- RECORDS FOR THIS TASK -
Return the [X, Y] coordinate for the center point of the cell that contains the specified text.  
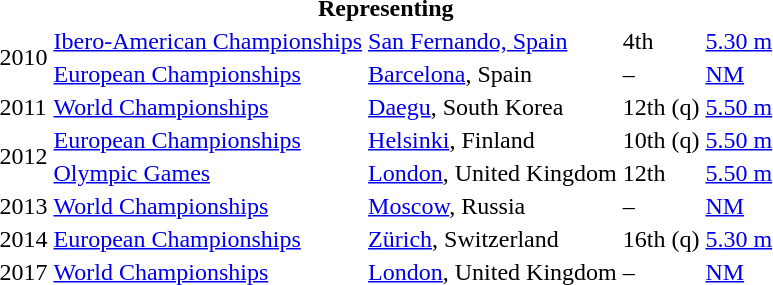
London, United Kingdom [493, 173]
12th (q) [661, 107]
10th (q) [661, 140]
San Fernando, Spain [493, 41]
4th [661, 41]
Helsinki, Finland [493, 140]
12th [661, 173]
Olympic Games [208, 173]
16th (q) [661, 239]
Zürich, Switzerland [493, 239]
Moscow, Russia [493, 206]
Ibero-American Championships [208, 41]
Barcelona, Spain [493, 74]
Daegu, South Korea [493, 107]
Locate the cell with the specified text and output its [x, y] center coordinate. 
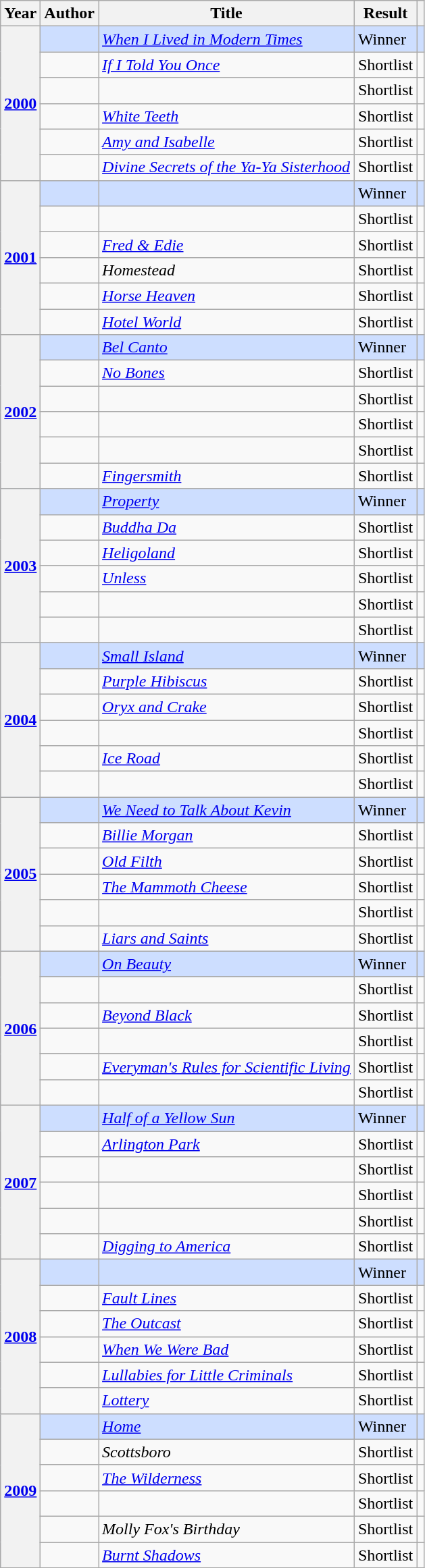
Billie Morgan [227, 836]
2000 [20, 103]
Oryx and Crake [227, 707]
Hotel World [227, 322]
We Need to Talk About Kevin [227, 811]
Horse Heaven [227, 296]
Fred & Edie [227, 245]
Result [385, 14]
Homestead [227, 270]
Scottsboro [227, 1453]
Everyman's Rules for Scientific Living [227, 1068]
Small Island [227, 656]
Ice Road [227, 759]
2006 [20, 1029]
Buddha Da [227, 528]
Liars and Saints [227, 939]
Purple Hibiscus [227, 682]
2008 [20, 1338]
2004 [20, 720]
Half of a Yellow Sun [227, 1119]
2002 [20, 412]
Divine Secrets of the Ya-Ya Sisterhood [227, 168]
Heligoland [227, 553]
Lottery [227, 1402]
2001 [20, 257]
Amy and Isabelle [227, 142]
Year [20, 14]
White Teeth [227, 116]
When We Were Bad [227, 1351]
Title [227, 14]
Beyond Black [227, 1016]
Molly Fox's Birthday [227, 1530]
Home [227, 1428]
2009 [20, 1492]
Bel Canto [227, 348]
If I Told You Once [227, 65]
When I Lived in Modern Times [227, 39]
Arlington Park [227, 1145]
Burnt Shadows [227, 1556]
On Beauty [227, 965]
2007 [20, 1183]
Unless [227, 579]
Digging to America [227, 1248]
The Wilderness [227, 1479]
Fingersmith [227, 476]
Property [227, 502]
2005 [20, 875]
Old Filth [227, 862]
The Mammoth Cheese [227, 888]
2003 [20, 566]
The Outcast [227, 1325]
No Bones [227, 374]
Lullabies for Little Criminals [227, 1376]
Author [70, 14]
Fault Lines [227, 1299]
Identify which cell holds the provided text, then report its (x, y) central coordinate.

- PROBLEM DESCRIPTION -
Update the lines above by replacing each occurrence of "coordinate" with "position" and changing nothing else. Leave the pictures out of your output.

- FINISHED TASK -
Return the [X, Y] position for the center point of the cell that contains the specified text.  
London, United Kingdom [493, 173]
12th (q) [661, 107]
10th (q) [661, 140]
San Fernando, Spain [493, 41]
4th [661, 41]
Helsinki, Finland [493, 140]
12th [661, 173]
Olympic Games [208, 173]
16th (q) [661, 239]
Zürich, Switzerland [493, 239]
Moscow, Russia [493, 206]
Ibero-American Championships [208, 41]
Barcelona, Spain [493, 74]
Daegu, South Korea [493, 107]
Locate the cell with the specified text and output its [x, y] center position. 
Billie Morgan [227, 836]
2000 [20, 103]
Oryx and Crake [227, 707]
Hotel World [227, 322]
We Need to Talk About Kevin [227, 811]
Horse Heaven [227, 296]
Fred & Edie [227, 245]
Result [385, 14]
Homestead [227, 270]
Scottsboro [227, 1453]
Everyman's Rules for Scientific Living [227, 1068]
Small Island [227, 656]
Ice Road [227, 759]
2006 [20, 1029]
Buddha Da [227, 528]
Liars and Saints [227, 939]
Purple Hibiscus [227, 682]
2008 [20, 1338]
2004 [20, 720]
Half of a Yellow Sun [227, 1119]
2002 [20, 412]
Divine Secrets of the Ya-Ya Sisterhood [227, 168]
Heligoland [227, 553]
Lottery [227, 1402]
2001 [20, 257]
Amy and Isabelle [227, 142]
Year [20, 14]
White Teeth [227, 116]
When We Were Bad [227, 1351]
Title [227, 14]
Beyond Black [227, 1016]
Molly Fox's Birthday [227, 1530]
Home [227, 1428]
2009 [20, 1492]
Bel Canto [227, 348]
If I Told You Once [227, 65]
When I Lived in Modern Times [227, 39]
Arlington Park [227, 1145]
Burnt Shadows [227, 1556]
On Beauty [227, 965]
2007 [20, 1183]
Unless [227, 579]
Digging to America [227, 1248]
The Wilderness [227, 1479]
Fingersmith [227, 476]
Property [227, 502]
2005 [20, 875]
Old Filth [227, 862]
The Mammoth Cheese [227, 888]
2003 [20, 566]
The Outcast [227, 1325]
No Bones [227, 374]
Lullabies for Little Criminals [227, 1376]
Author [70, 14]
Fault Lines [227, 1299]
Identify which cell holds the provided text, then report its (x, y) central position.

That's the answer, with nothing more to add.